#### Stored dataset items
*-*-*
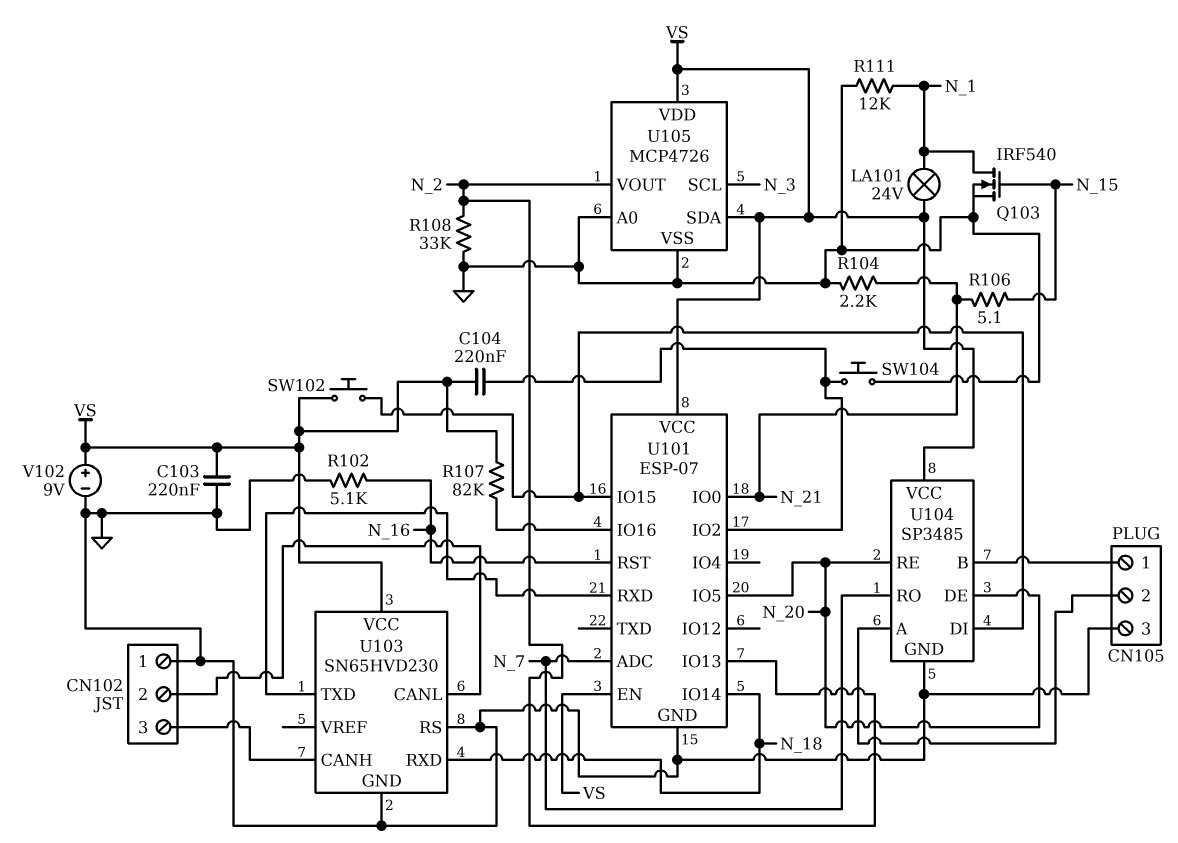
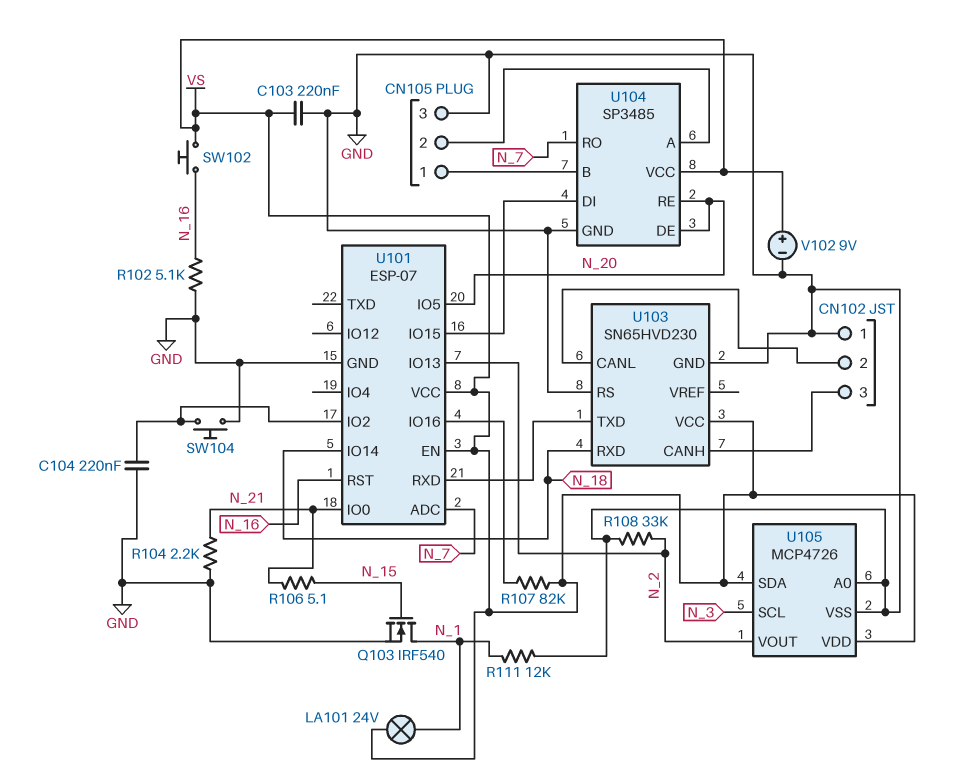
C104: 220nF (U101/IO2, VS) -> 220nF (GND, U101/IO2)
SW102: button (U101/IO15, VS) -> button (N_16, VS)

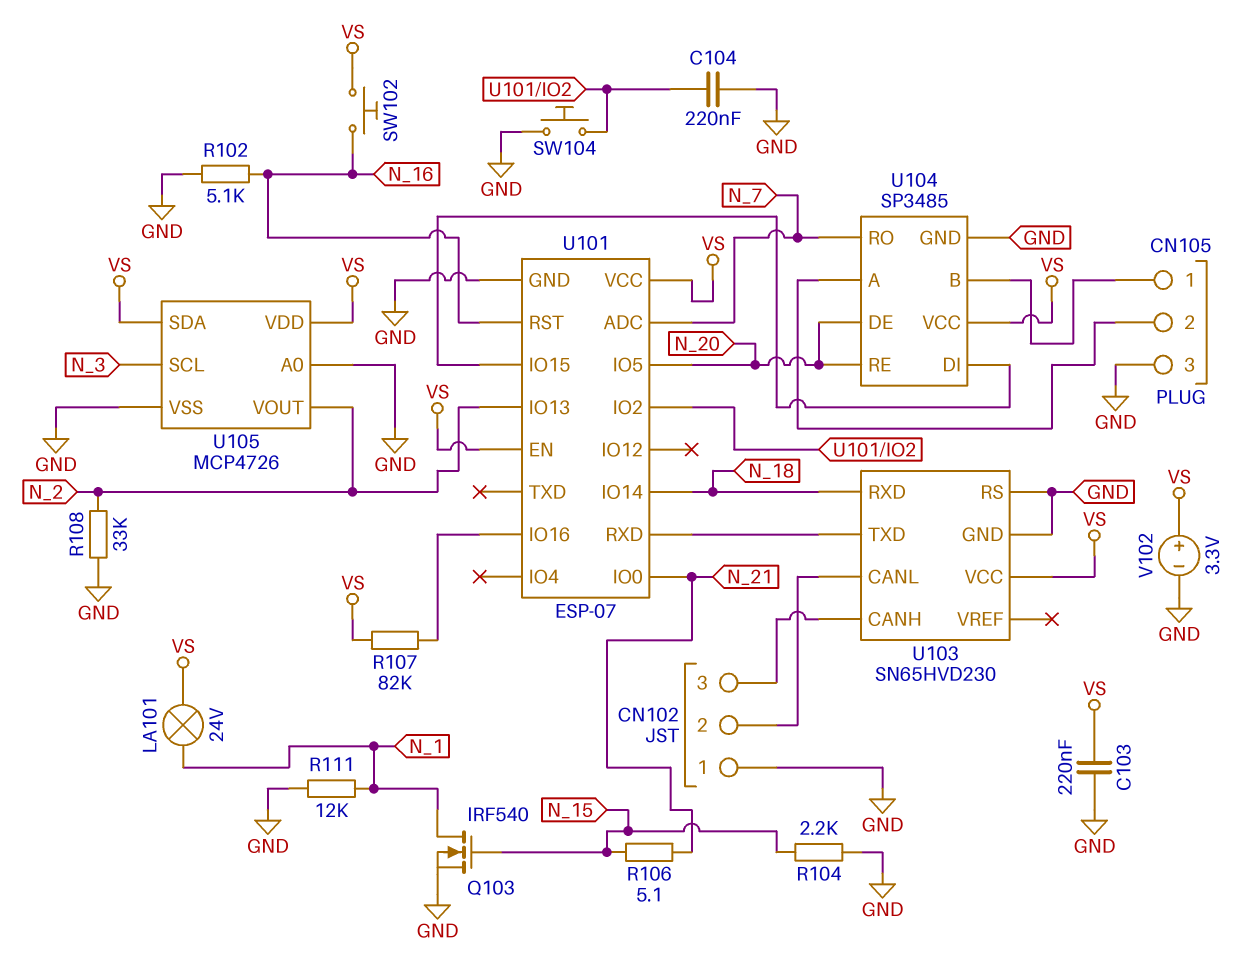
R104: 2.2k (GND, N_21) -> 2.2k (GND, N_15)
V102: 9V (plus VS, minus GND) -> 3.3V (plus VS, minus GND)

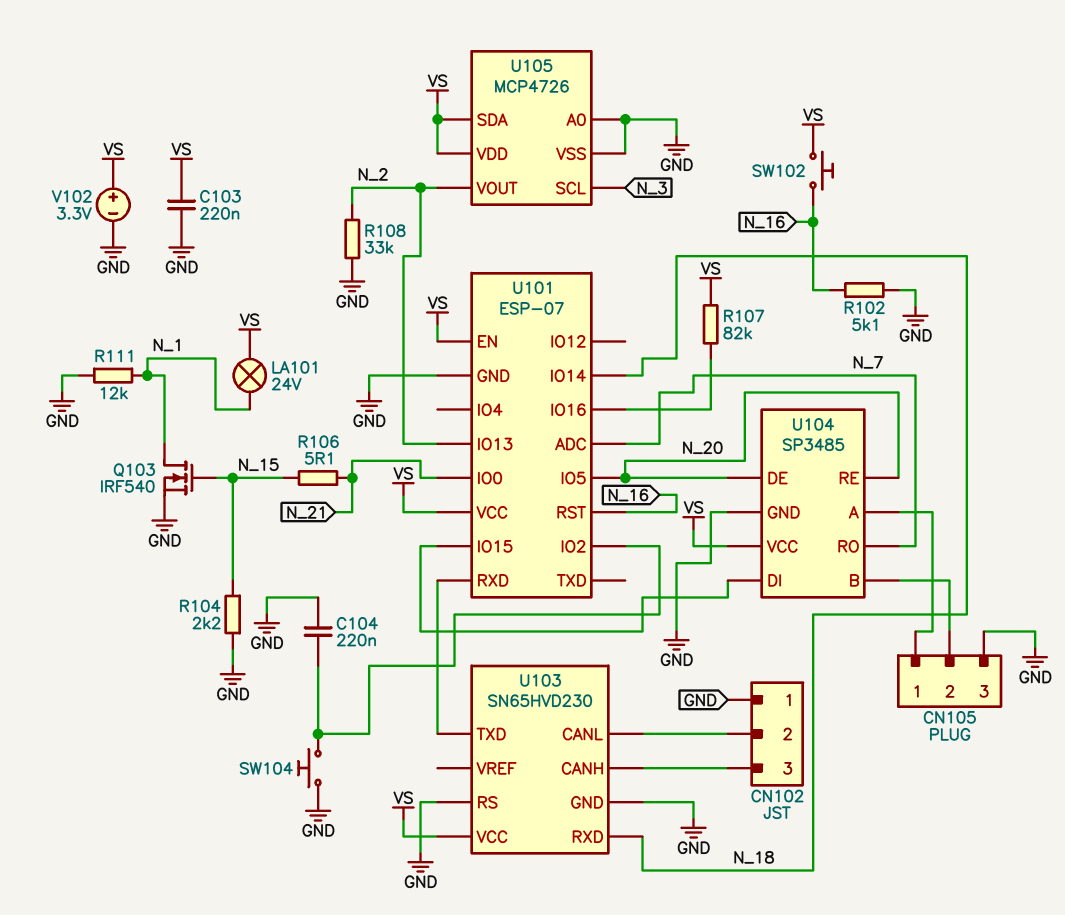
U104 pin A: CN105/2 -> CN105/1
U104 pin B: CN105/1 -> CN105/2

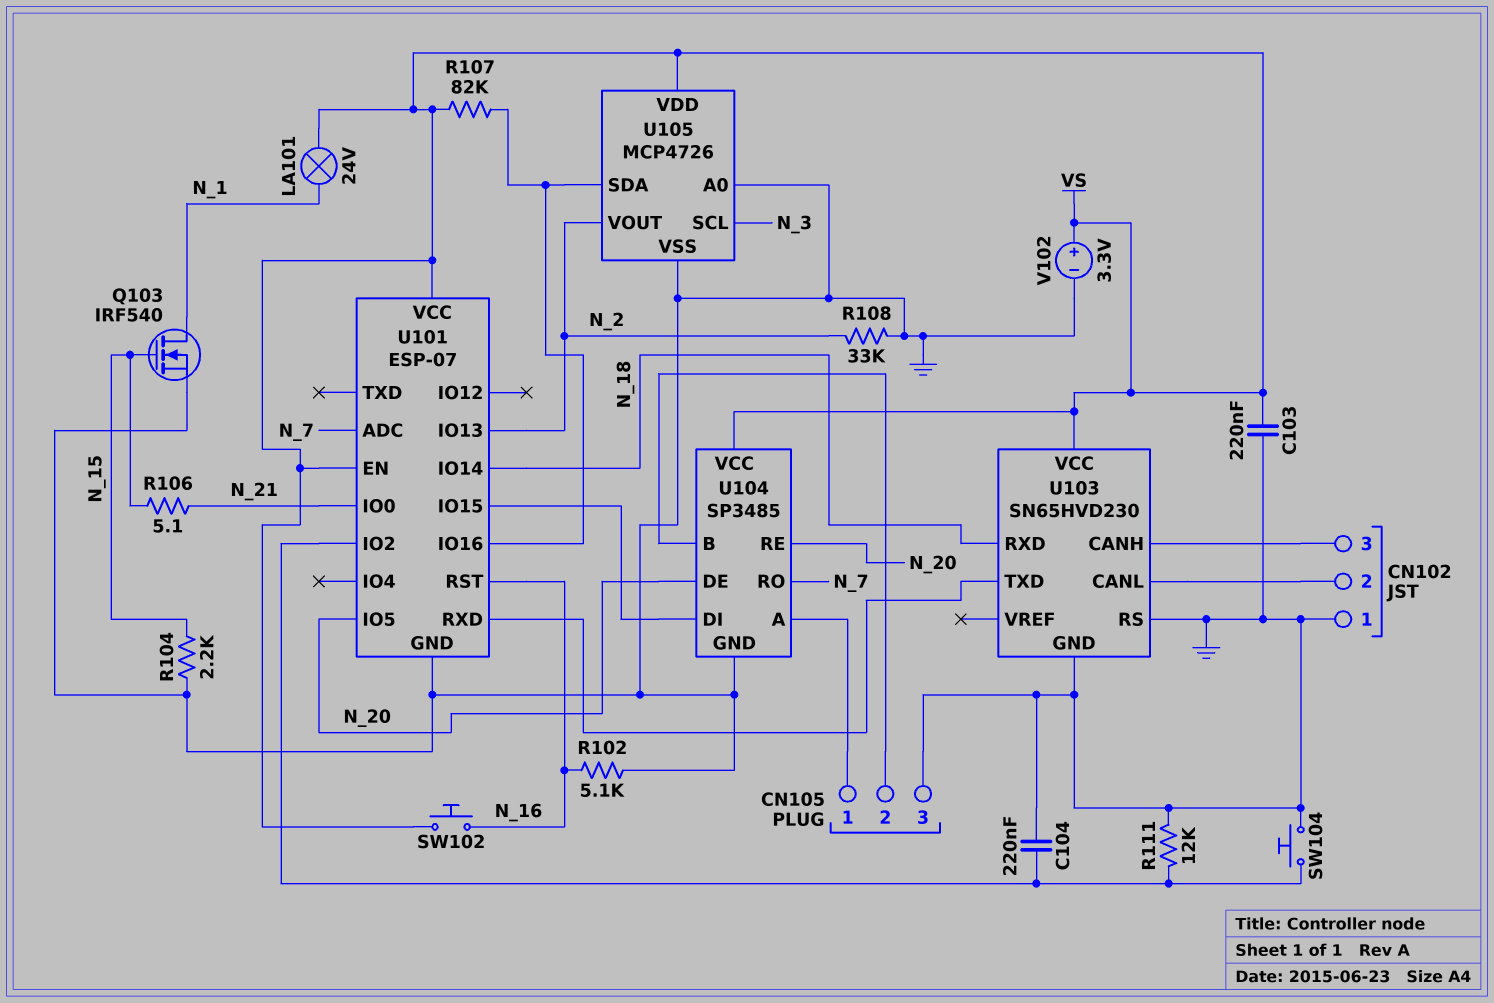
R111: 12k (GND, N_1) -> 12k (GND, U101/IO2)
U105 pin SDA: VS -> U101/IO16

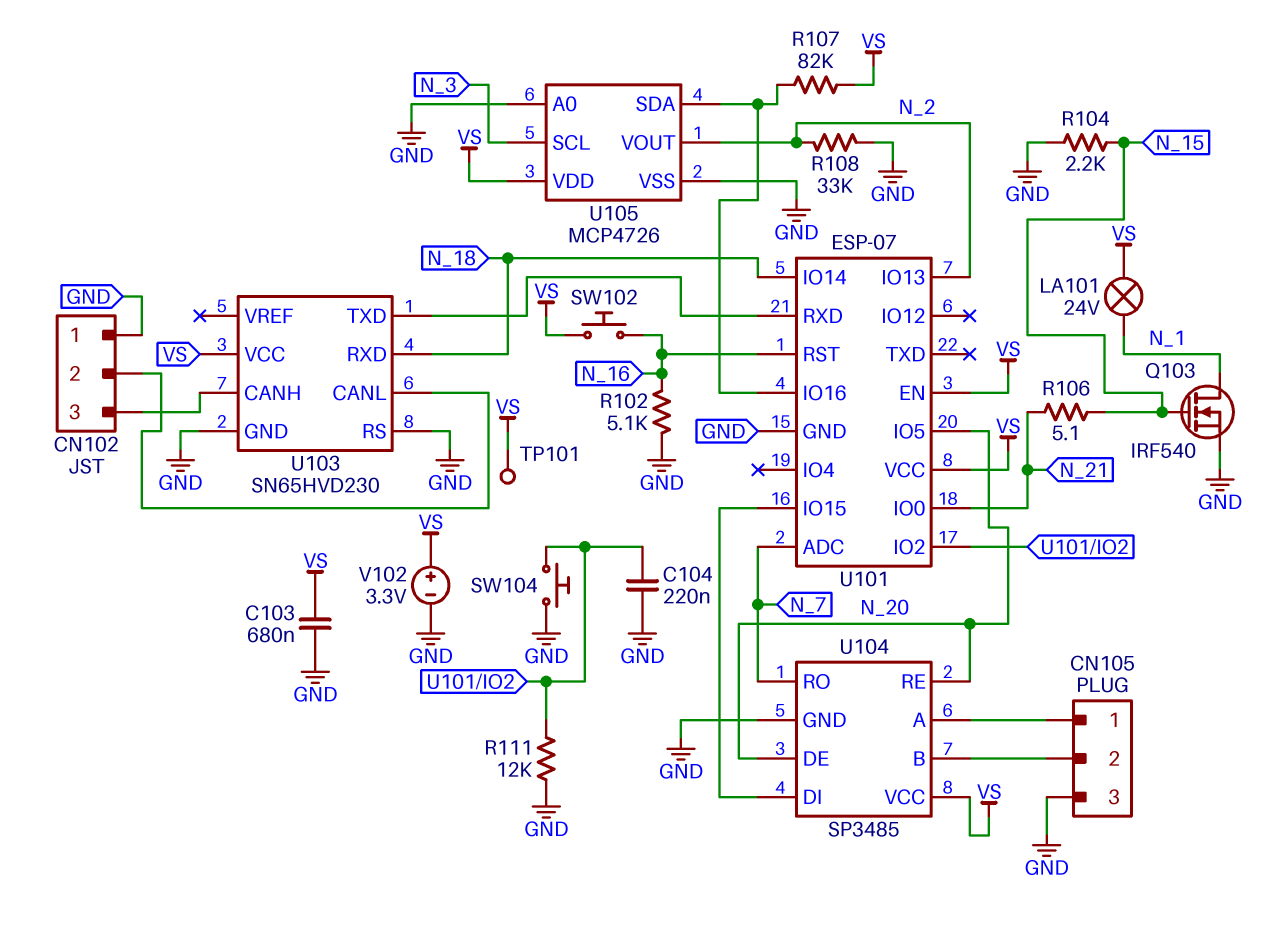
C103: 220nF (GND, VS) -> 680nF (GND, VS)
TP101: none -> test point (VS)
*-*-*
#### WHAT TO WORK ON
Reproduce all entries above exactly, minus the images.

#### SOLUTION TO THE PROBLEM
C104: 220nF (U101/IO2, VS) -> 220nF (GND, U101/IO2)
SW102: button (U101/IO15, VS) -> button (N_16, VS)

R104: 2.2k (GND, N_21) -> 2.2k (GND, N_15)
V102: 9V (plus VS, minus GND) -> 3.3V (plus VS, minus GND)

U104 pin A: CN105/2 -> CN105/1
U104 pin B: CN105/1 -> CN105/2

R111: 12k (GND, N_1) -> 12k (GND, U101/IO2)
U105 pin SDA: VS -> U101/IO16

C103: 220nF (GND, VS) -> 680nF (GND, VS)
TP101: none -> test point (VS)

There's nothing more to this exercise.